# [ACTION ITEM]
Would you write out the listing verbatim and skip every picture in it?

# [MATERIAL PROVIDED]

====================

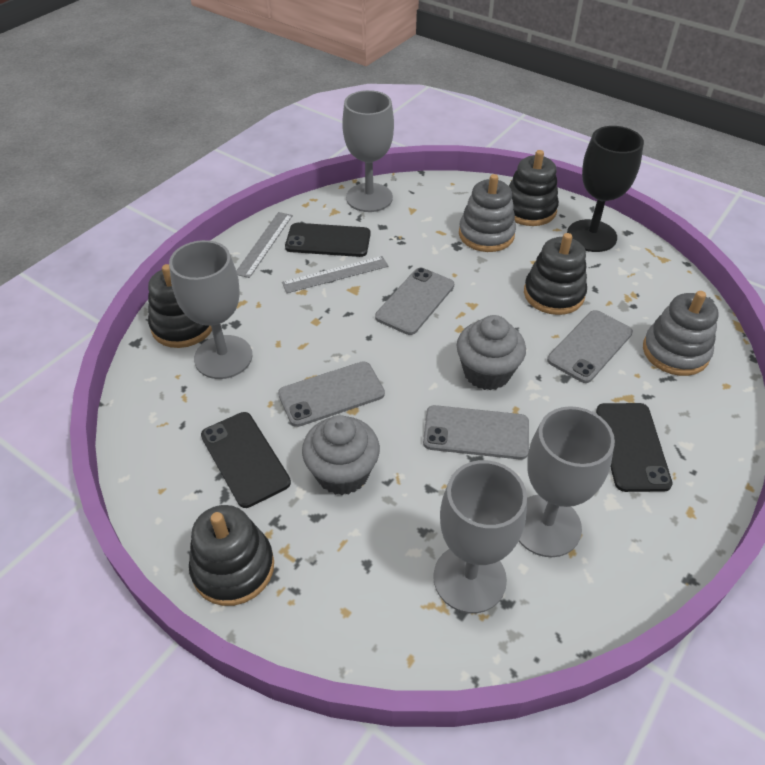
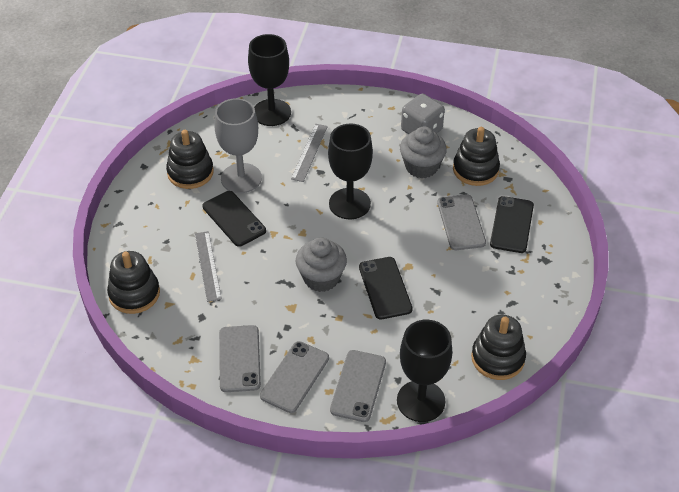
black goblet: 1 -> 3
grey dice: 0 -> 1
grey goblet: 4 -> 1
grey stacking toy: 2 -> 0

====================

# [TASK RESPONSE]
black goblet: 1 -> 3
grey dice: 0 -> 1
grey goblet: 4 -> 1
grey stacking toy: 2 -> 0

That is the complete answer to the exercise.